[Scene difference descriptions]

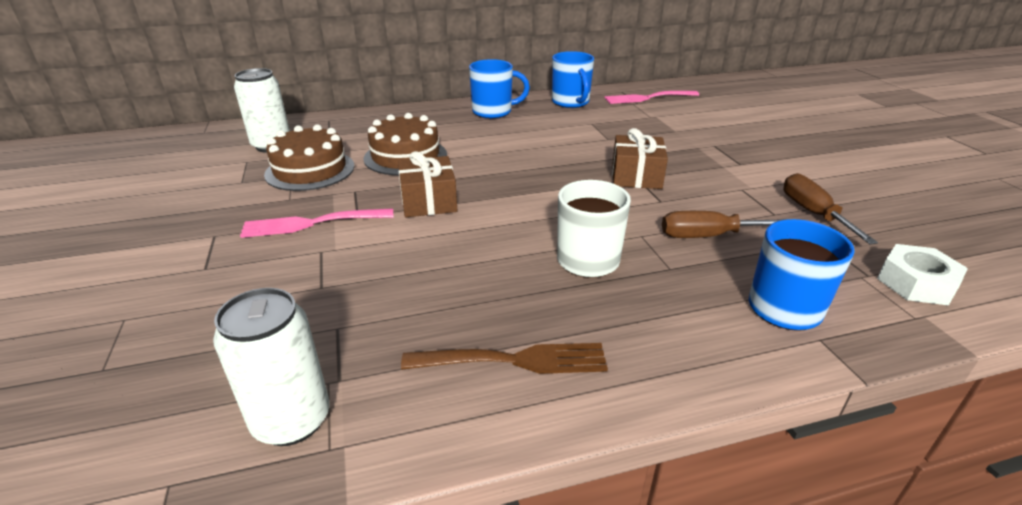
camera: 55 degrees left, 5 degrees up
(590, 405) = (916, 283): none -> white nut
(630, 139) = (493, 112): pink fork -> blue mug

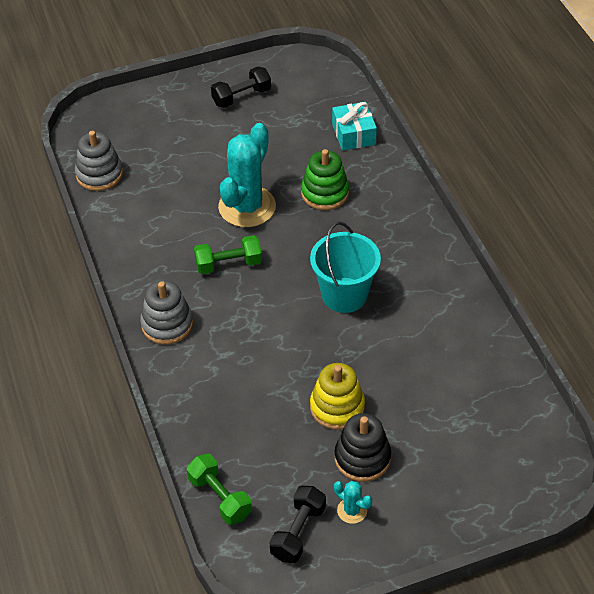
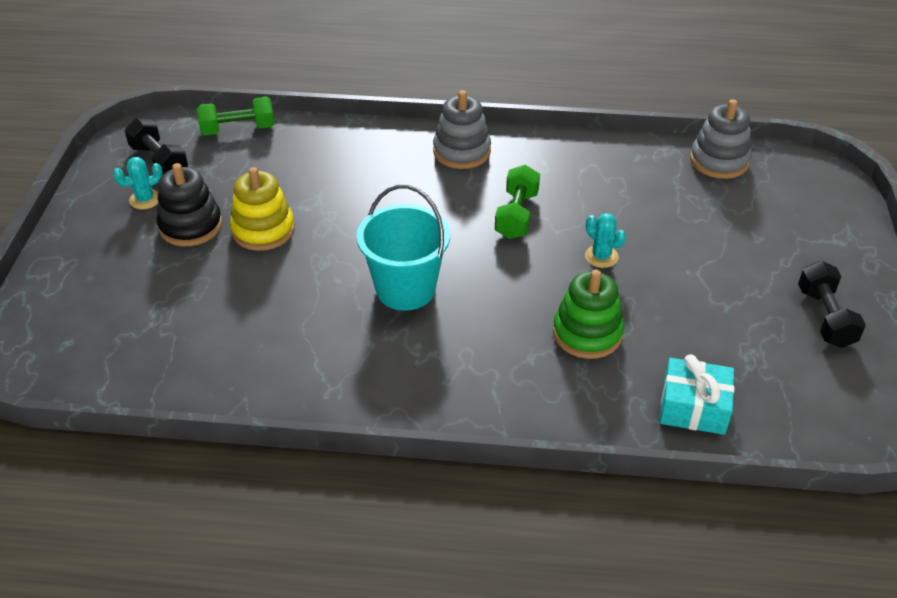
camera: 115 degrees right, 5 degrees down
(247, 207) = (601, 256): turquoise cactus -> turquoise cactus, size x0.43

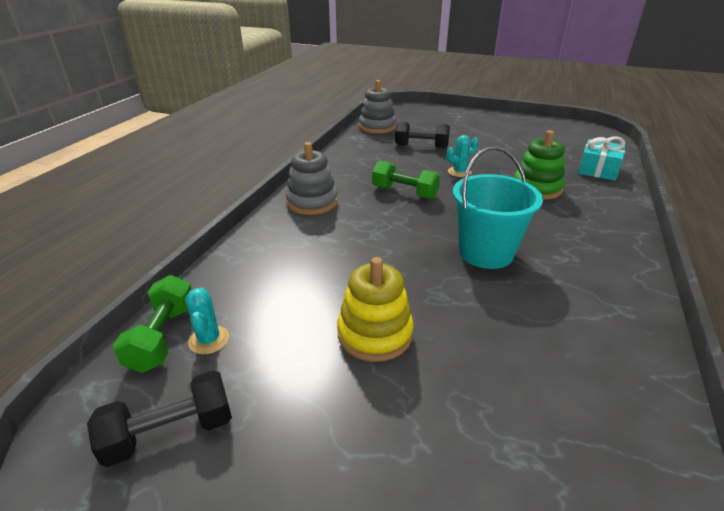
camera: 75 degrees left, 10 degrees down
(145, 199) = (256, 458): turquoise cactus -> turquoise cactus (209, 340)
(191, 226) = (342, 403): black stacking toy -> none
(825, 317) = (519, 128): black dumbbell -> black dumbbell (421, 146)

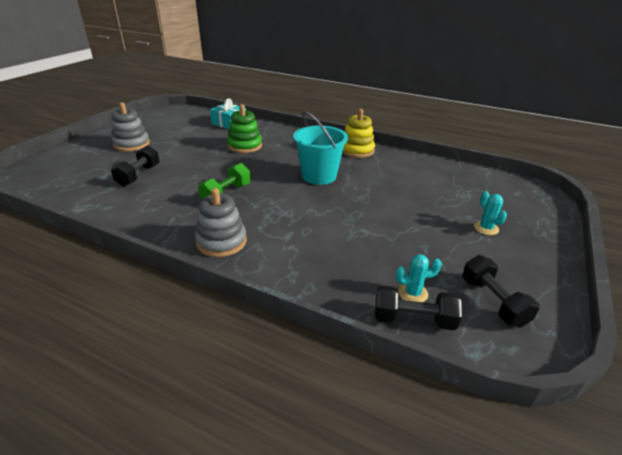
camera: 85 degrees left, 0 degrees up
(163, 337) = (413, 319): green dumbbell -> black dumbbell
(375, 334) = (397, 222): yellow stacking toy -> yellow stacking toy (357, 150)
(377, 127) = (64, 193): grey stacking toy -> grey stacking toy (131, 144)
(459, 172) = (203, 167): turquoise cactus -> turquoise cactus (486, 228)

▶ [WORK TO BE COMPLETED]:
In the entries above, some lines hold the string "degrees". Copy each of them.

▶ [TASK SOLUTION]:
camera: 55 degrees left, 5 degrees up
camera: 115 degrees right, 5 degrees down
camera: 75 degrees left, 10 degrees down
camera: 85 degrees left, 0 degrees up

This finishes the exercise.